- THE PROBLEM:
Beginning with the line that holds "TFT2 pin RES: B1 -> A11" in the data below, give again every line through the one that holds "BT pin RXD: TX -> D5", exactly as written.

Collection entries

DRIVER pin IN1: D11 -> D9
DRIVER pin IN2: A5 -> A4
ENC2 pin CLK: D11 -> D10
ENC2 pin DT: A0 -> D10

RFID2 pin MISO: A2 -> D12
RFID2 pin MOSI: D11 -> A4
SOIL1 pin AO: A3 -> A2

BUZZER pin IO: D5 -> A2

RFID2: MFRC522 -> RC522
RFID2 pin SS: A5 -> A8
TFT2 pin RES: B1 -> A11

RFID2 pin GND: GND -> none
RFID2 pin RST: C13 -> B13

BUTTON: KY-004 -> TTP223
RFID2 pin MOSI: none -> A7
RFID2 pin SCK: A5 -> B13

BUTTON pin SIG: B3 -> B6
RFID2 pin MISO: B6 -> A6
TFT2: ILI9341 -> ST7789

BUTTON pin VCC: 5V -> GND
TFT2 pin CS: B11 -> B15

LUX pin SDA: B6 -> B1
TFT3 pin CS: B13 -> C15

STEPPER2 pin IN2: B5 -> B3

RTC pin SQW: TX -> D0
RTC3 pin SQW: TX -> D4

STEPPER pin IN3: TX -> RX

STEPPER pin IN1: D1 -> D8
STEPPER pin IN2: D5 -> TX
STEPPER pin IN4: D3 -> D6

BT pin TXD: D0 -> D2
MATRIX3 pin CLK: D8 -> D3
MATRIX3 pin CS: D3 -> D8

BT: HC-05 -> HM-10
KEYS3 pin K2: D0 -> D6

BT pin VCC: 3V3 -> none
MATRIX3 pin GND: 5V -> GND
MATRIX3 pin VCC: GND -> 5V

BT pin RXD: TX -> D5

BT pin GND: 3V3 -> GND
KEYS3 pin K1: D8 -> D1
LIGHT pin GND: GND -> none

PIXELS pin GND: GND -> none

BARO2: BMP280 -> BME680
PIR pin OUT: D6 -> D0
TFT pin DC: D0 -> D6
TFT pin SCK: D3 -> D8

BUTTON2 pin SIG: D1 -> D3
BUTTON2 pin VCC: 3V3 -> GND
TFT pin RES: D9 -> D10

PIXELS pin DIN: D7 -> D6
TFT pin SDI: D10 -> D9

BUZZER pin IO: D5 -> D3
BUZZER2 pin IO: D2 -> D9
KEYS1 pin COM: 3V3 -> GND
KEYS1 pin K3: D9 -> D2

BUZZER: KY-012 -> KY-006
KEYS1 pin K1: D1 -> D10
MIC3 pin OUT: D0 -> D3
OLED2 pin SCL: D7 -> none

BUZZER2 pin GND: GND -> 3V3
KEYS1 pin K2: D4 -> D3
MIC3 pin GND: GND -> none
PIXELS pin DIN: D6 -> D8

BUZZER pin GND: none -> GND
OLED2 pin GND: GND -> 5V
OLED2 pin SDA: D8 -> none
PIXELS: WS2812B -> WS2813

- OUTPUT FOR THIS TASK:
TFT2 pin RES: B1 -> A11

RFID2 pin GND: GND -> none
RFID2 pin RST: C13 -> B13

BUTTON: KY-004 -> TTP223
RFID2 pin MOSI: none -> A7
RFID2 pin SCK: A5 -> B13

BUTTON pin SIG: B3 -> B6
RFID2 pin MISO: B6 -> A6
TFT2: ILI9341 -> ST7789

BUTTON pin VCC: 5V -> GND
TFT2 pin CS: B11 -> B15

LUX pin SDA: B6 -> B1
TFT3 pin CS: B13 -> C15

STEPPER2 pin IN2: B5 -> B3

RTC pin SQW: TX -> D0
RTC3 pin SQW: TX -> D4

STEPPER pin IN3: TX -> RX

STEPPER pin IN1: D1 -> D8
STEPPER pin IN2: D5 -> TX
STEPPER pin IN4: D3 -> D6

BT pin TXD: D0 -> D2
MATRIX3 pin CLK: D8 -> D3
MATRIX3 pin CS: D3 -> D8

BT: HC-05 -> HM-10
KEYS3 pin K2: D0 -> D6

BT pin VCC: 3V3 -> none
MATRIX3 pin GND: 5V -> GND
MATRIX3 pin VCC: GND -> 5V

BT pin RXD: TX -> D5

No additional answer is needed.